**What needs to be done**
Retype the records below word for word and omit any image.

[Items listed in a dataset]
□ □ □ □ □ □ □

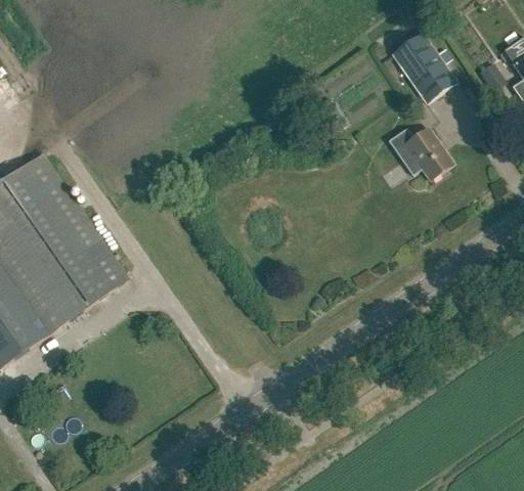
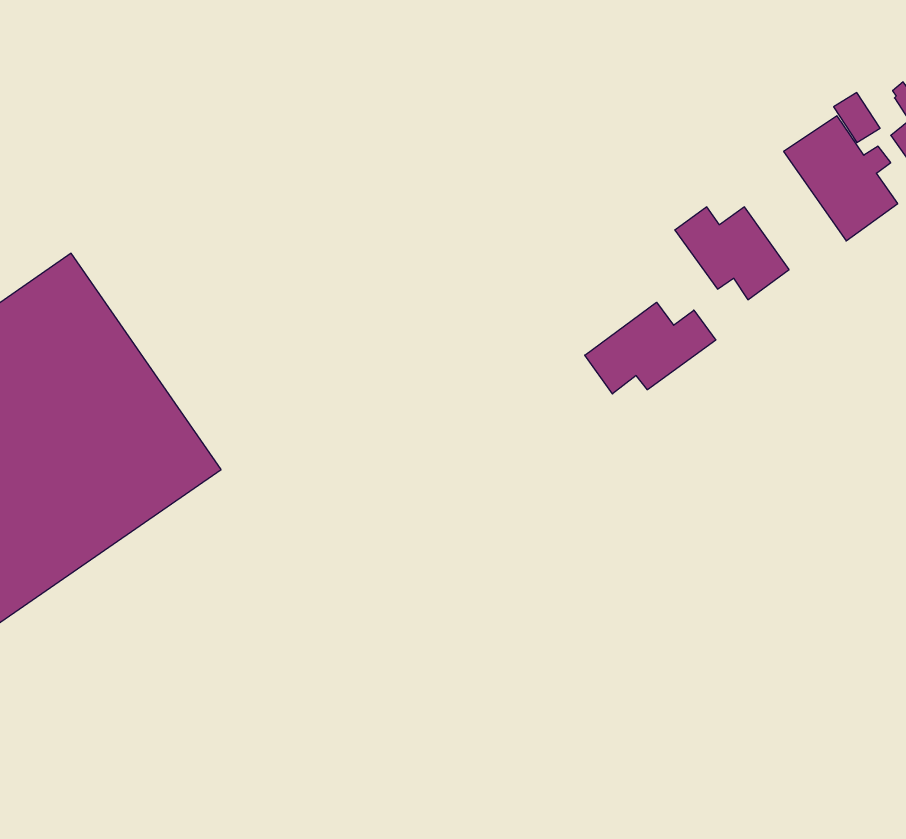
building: [391,32,456,103] -> [784,116,898,241]
building: none -> [585,302,716,394]

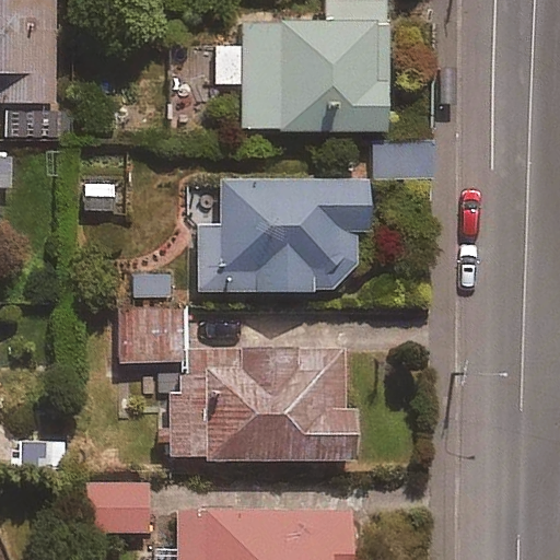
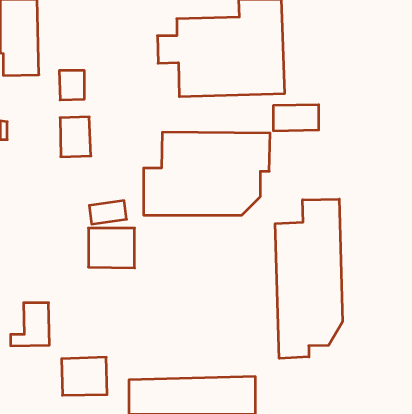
building: none -> [275,199,342,358]
building: [170,347,354,462] -> none

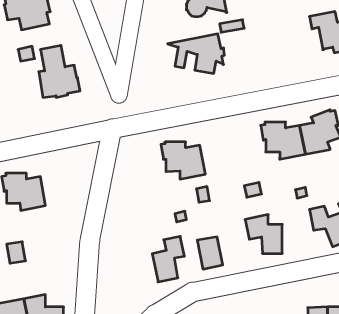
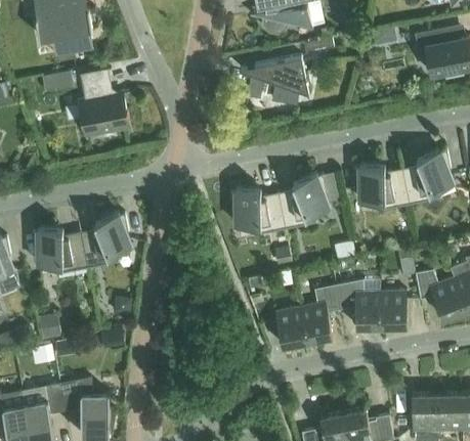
building: none -> [277,175,328,230]
building: none -> [80,214,130,269]
building: none -> [380,292,405,328]
building: [152,236,184,282] -> [299,286,339,343]

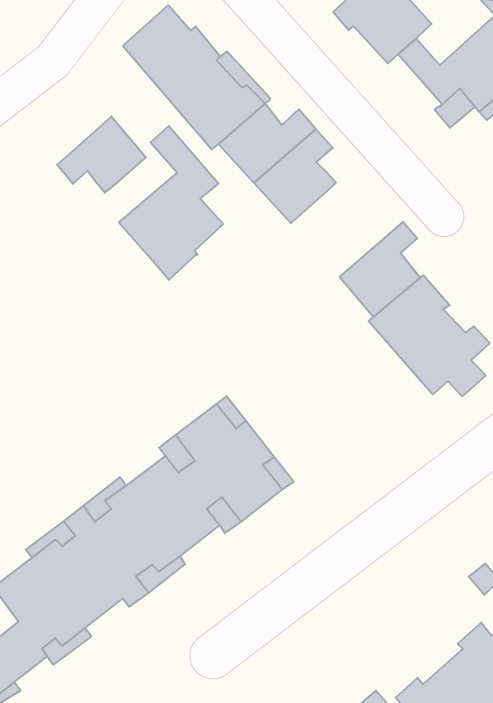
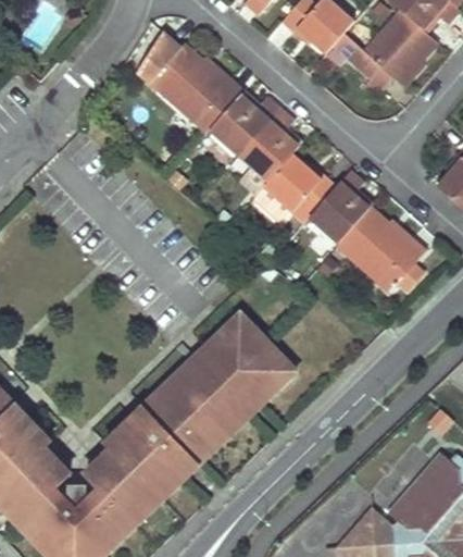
building: [57,116,146,193] -> none
building: [119,126,223,280] -> none
building: none -> [266,153,340,222]

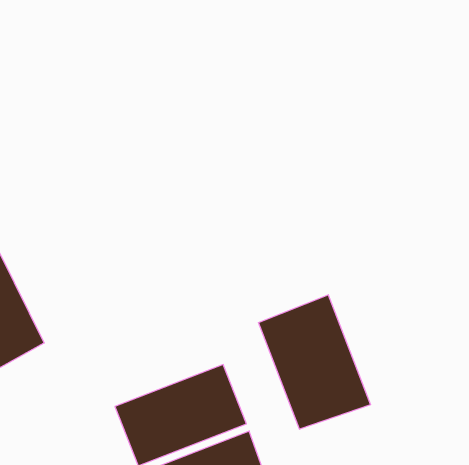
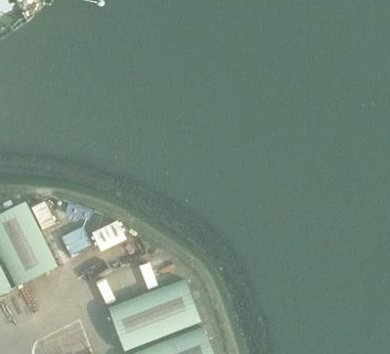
building: [258,295,371,429] -> none

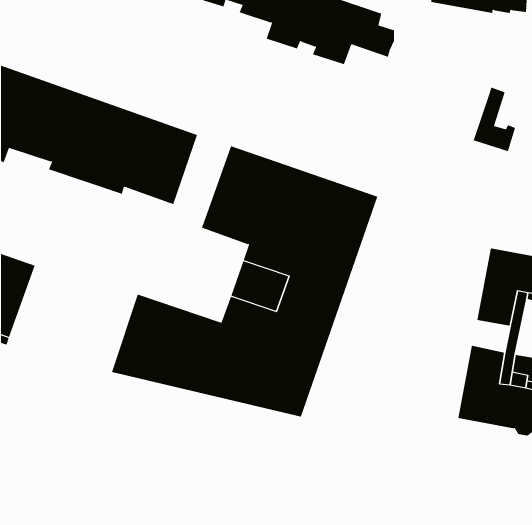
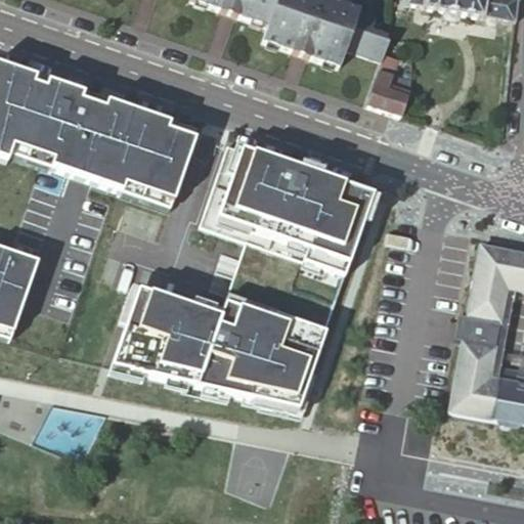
building: [473,87,516,152] -> [367,49,409,113]
building: none -> [455,312,501,345]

□ □ □ □ □ □ □

**Result**
building: [391,32,456,103] -> [784,116,898,241]
building: none -> [585,302,716,394]

building: none -> [275,199,342,358]
building: [170,347,354,462] -> none

building: none -> [277,175,328,230]
building: none -> [80,214,130,269]
building: none -> [380,292,405,328]
building: [152,236,184,282] -> [299,286,339,343]

building: [57,116,146,193] -> none
building: [119,126,223,280] -> none
building: none -> [266,153,340,222]

building: [258,295,371,429] -> none

building: [473,87,516,152] -> [367,49,409,113]
building: none -> [455,312,501,345]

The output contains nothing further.